Your copy of the data should leave out the images and match everything else exactly.

--------

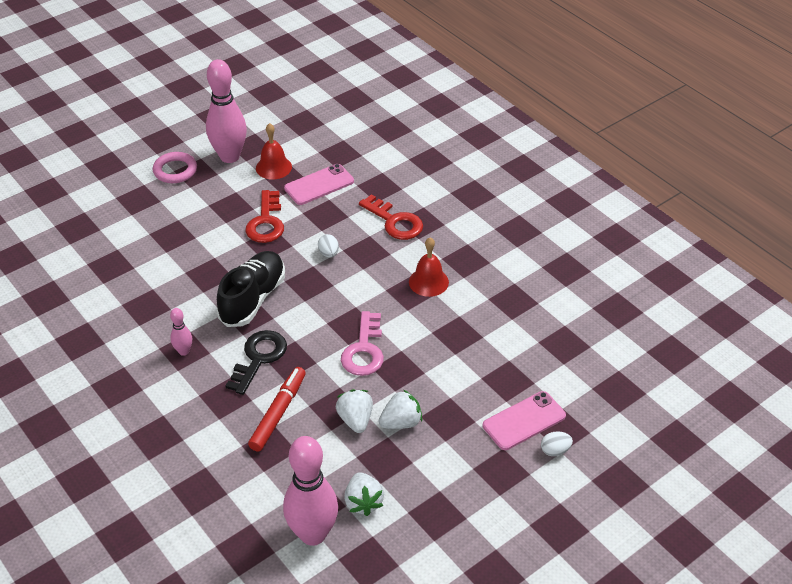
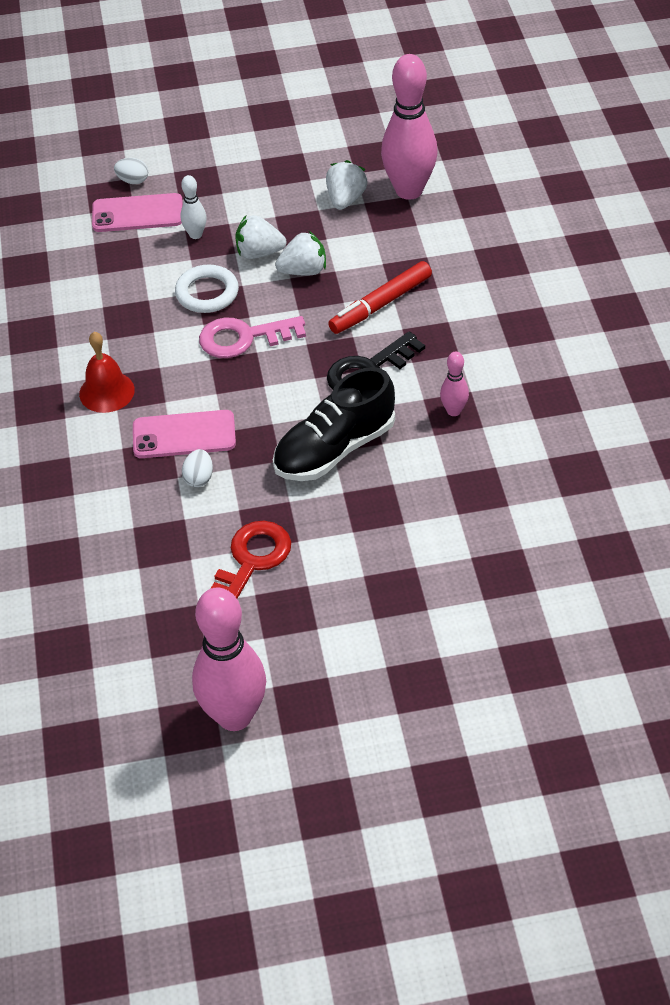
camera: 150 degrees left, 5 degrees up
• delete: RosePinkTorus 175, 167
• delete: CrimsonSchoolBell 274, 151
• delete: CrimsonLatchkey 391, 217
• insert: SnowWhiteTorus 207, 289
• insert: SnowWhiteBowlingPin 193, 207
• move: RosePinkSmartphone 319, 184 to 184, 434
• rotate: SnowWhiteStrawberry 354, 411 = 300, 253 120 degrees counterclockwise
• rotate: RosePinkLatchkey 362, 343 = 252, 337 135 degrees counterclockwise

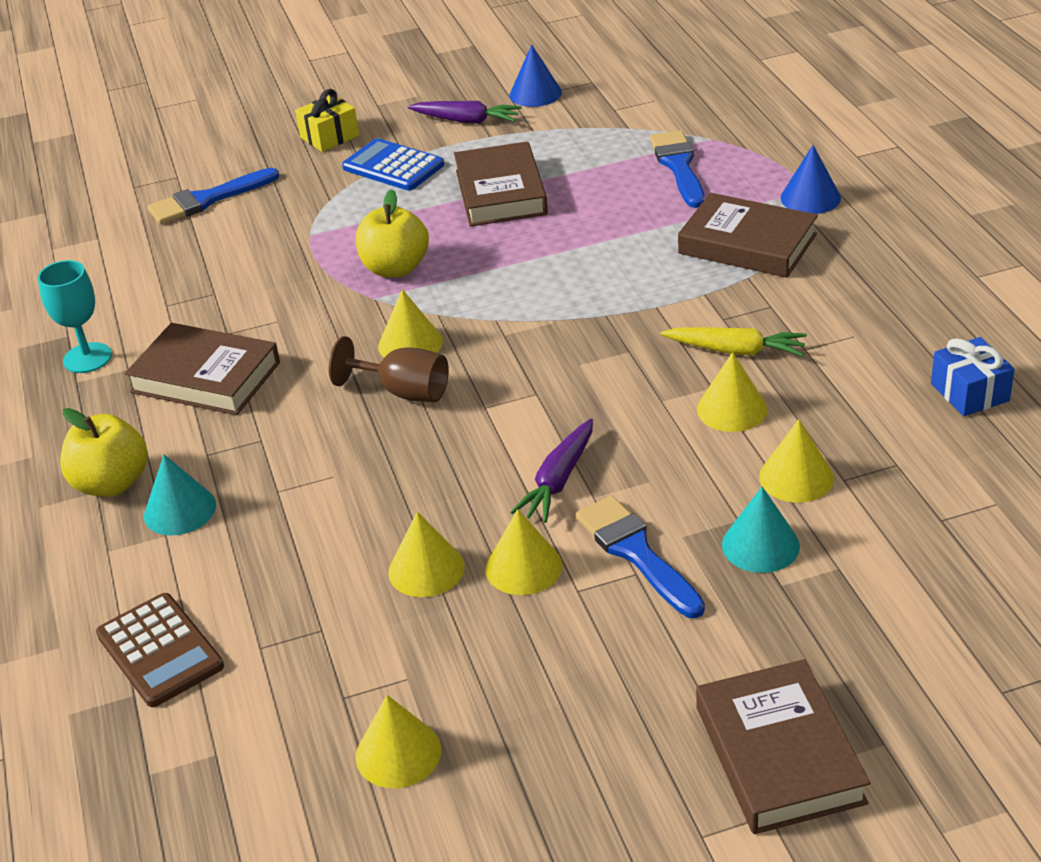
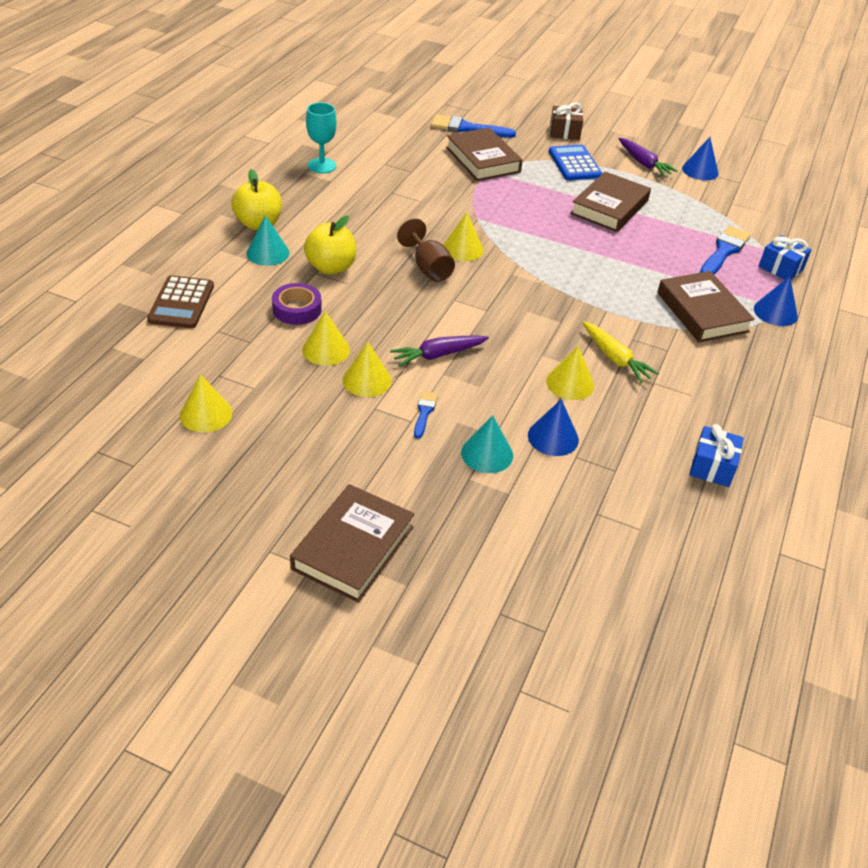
camera: 35 degrees right, 5 degrees up
• insert: RoyalPurpleRollOfTape 297, 304
• insert: BlueWrappedGift 785, 257
• move: BrownHardback 202, 369 to 484, 154
• move: BrightYellowToyApple 392, 233 to 330, 245
• recolor: BrightYellowWrappedGift 327, 120 to BrownWrappedGift 566, 121
• recolor: BrightYellowConeShape 796, 460 to BlueConeShape 553, 427
• resize: BlueBrush 640, 557 = 426, 415 x0.54

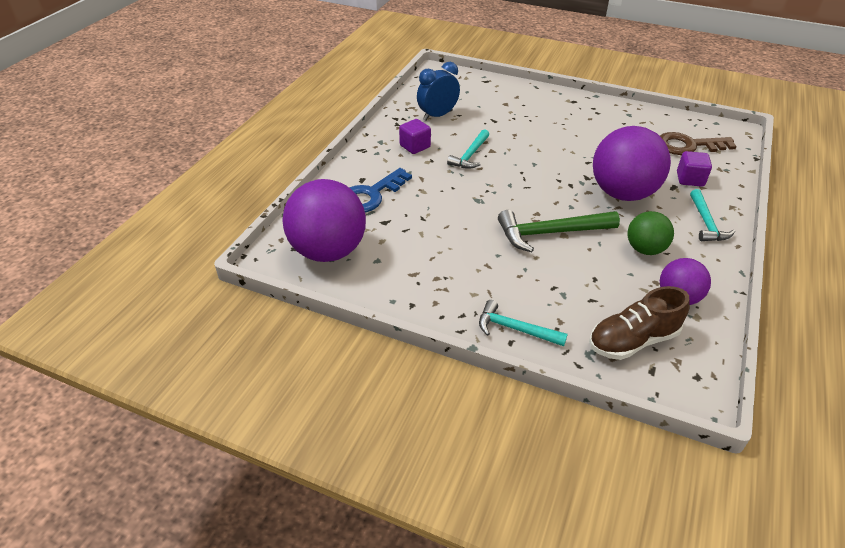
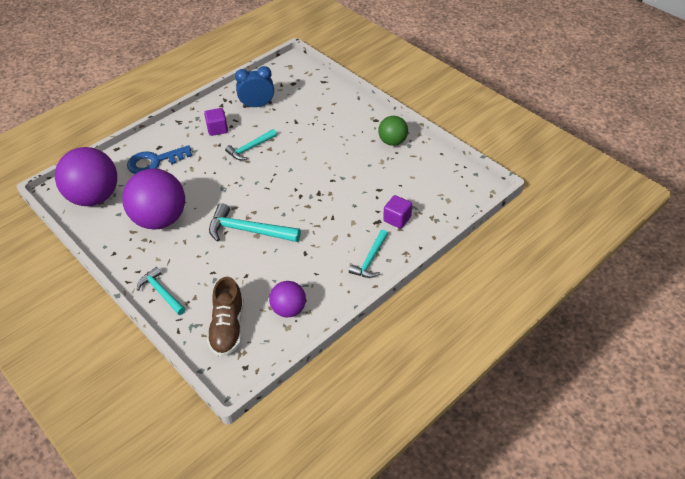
camera: 25 degrees right, 5 degrees up
• delete: BrownLatchkey 698, 143
• move: RoyalPurpleBall 632, 163 to 153, 199
• move: LeafGreenBall 650, 233 to 393, 131
• recolor: LeafGreenCarpenter'sHammer 559, 231 to TurquoiseCarpenter'sHammer 255, 222
• rotate: BrownLaceUpShoe 639, 323 = 225, 317 90 degrees counterclockwise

--------

▸ SOLUTION FOR THIS EXERCISE
camera: 150 degrees left, 5 degrees up
• delete: RosePinkTorus 175, 167
• delete: CrimsonSchoolBell 274, 151
• delete: CrimsonLatchkey 391, 217
• insert: SnowWhiteTorus 207, 289
• insert: SnowWhiteBowlingPin 193, 207
• move: RosePinkSmartphone 319, 184 to 184, 434
• rotate: SnowWhiteStrawberry 354, 411 = 300, 253 120 degrees counterclockwise
• rotate: RosePinkLatchkey 362, 343 = 252, 337 135 degrees counterclockwise

camera: 35 degrees right, 5 degrees up
• insert: RoyalPurpleRollOfTape 297, 304
• insert: BlueWrappedGift 785, 257
• move: BrownHardback 202, 369 to 484, 154
• move: BrightYellowToyApple 392, 233 to 330, 245
• recolor: BrightYellowWrappedGift 327, 120 to BrownWrappedGift 566, 121
• recolor: BrightYellowConeShape 796, 460 to BlueConeShape 553, 427
• resize: BlueBrush 640, 557 = 426, 415 x0.54

camera: 25 degrees right, 5 degrees up
• delete: BrownLatchkey 698, 143
• move: RoyalPurpleBall 632, 163 to 153, 199
• move: LeafGreenBall 650, 233 to 393, 131
• recolor: LeafGreenCarpenter'sHammer 559, 231 to TurquoiseCarpenter'sHammer 255, 222
• rotate: BrownLaceUpShoe 639, 323 = 225, 317 90 degrees counterclockwise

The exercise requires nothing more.